[Version comparison data]

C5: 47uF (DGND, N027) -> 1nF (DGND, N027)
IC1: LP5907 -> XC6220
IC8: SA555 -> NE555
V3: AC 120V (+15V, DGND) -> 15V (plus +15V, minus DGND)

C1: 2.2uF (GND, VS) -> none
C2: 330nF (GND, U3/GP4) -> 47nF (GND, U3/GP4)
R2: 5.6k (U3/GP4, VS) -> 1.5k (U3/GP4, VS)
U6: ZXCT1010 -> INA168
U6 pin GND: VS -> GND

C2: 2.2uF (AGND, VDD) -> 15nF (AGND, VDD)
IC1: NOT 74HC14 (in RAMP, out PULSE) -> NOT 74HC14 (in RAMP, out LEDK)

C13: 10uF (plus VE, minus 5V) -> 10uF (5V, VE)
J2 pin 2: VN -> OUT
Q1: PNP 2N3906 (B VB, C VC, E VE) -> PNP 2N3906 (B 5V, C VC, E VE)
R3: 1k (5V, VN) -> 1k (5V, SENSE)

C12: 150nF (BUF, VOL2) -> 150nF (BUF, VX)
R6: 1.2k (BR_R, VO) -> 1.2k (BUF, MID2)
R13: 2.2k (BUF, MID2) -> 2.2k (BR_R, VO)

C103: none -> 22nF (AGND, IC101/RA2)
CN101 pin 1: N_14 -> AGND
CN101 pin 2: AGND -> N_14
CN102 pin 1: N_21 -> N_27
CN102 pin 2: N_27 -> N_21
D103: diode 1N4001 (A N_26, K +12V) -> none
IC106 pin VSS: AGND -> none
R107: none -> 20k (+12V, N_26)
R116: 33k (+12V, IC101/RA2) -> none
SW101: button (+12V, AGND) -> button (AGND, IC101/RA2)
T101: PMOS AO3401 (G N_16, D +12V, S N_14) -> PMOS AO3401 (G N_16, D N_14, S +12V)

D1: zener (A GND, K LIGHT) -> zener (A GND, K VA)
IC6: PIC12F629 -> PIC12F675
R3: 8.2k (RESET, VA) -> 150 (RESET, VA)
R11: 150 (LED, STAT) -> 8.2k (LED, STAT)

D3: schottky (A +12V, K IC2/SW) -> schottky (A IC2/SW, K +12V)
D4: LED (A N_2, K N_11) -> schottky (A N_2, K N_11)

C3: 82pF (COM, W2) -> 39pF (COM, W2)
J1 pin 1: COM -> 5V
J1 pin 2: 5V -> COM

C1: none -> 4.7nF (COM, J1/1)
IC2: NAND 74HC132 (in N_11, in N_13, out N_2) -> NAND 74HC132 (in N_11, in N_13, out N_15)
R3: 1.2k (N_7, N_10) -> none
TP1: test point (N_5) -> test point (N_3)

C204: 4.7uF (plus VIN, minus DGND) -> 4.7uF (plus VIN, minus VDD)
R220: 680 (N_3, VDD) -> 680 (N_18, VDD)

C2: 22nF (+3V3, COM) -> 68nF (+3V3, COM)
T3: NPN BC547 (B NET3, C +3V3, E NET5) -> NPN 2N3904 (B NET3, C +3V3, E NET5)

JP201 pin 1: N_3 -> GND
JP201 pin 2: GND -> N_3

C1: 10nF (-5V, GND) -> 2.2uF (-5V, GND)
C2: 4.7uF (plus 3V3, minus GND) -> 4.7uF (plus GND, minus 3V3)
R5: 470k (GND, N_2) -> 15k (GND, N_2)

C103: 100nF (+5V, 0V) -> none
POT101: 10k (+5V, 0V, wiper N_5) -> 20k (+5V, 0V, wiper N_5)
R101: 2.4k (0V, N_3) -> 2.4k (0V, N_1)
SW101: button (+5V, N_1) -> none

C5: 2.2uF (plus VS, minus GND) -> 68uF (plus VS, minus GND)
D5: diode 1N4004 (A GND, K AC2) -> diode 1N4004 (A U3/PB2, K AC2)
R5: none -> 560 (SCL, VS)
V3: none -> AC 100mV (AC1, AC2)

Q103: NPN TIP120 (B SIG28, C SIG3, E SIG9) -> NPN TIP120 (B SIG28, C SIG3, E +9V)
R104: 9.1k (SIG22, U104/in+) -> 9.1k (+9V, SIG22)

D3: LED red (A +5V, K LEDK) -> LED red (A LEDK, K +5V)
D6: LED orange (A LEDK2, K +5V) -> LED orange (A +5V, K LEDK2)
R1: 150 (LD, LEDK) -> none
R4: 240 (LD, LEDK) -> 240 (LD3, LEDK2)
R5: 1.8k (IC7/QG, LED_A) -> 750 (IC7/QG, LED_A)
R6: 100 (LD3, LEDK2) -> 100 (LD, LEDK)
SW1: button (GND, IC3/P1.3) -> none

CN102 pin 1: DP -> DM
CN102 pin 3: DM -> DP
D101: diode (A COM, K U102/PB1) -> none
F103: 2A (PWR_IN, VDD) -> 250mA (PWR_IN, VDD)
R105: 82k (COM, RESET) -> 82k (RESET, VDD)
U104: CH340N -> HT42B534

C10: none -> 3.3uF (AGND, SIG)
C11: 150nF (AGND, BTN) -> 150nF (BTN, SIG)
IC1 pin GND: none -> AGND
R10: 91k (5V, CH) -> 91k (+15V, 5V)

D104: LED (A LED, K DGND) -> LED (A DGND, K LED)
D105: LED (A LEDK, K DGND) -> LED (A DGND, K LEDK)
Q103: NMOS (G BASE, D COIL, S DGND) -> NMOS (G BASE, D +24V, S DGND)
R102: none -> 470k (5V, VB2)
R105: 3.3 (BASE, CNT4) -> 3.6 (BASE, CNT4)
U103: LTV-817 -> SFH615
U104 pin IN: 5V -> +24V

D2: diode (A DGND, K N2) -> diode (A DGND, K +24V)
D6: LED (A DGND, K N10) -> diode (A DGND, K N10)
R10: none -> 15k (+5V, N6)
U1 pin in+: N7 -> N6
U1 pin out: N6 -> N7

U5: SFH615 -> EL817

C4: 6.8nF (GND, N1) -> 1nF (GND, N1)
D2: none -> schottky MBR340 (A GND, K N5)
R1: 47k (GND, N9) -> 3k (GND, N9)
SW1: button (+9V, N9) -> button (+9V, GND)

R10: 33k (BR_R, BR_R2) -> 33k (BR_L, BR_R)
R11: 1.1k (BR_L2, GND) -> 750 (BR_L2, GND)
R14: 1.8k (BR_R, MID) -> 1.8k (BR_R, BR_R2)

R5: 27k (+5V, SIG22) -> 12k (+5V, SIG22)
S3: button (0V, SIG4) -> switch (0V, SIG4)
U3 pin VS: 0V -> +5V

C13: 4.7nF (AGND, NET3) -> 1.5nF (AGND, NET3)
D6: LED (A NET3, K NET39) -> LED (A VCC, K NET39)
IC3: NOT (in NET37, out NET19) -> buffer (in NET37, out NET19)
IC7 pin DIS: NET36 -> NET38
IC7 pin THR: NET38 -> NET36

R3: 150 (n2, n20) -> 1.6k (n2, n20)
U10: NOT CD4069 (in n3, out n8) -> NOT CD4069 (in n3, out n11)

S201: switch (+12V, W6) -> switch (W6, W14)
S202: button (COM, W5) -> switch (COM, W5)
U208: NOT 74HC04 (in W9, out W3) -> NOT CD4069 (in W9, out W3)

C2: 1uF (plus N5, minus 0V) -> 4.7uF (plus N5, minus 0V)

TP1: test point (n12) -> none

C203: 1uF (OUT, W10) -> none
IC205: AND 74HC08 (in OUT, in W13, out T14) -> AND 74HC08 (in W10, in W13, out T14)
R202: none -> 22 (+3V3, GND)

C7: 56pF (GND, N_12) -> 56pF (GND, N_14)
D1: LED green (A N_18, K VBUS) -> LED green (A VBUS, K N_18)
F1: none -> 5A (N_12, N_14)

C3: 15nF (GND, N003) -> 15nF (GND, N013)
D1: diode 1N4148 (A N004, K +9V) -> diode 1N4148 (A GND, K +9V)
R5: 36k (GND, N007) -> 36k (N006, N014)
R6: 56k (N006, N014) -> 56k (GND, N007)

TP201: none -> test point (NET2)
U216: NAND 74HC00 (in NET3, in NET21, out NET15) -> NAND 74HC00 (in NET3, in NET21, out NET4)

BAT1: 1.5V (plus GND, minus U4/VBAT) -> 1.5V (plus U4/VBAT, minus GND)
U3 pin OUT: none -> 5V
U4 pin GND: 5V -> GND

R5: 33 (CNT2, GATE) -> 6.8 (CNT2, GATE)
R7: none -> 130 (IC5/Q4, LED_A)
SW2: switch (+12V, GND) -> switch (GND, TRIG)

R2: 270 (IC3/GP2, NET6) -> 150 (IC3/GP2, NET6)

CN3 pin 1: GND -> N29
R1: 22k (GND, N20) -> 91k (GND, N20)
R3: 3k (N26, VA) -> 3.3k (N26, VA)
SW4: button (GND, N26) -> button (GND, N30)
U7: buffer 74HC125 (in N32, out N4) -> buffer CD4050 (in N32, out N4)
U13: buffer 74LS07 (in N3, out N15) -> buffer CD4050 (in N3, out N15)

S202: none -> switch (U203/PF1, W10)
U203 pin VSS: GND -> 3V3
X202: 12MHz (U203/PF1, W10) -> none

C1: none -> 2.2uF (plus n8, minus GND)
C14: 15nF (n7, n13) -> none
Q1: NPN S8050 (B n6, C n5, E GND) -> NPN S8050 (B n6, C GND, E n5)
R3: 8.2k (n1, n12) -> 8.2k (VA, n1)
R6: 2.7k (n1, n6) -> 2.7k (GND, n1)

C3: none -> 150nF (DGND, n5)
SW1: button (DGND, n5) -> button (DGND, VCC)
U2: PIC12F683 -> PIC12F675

[WHAT NEEDS TO BE DONE] Filter the records down to the lines containing the word "RESET", and copy those.

[RESPONSE TO THIS TASK]
R3: 8.2k (RESET, VA) -> 150 (RESET, VA)
R105: 82k (COM, RESET) -> 82k (RESET, VDD)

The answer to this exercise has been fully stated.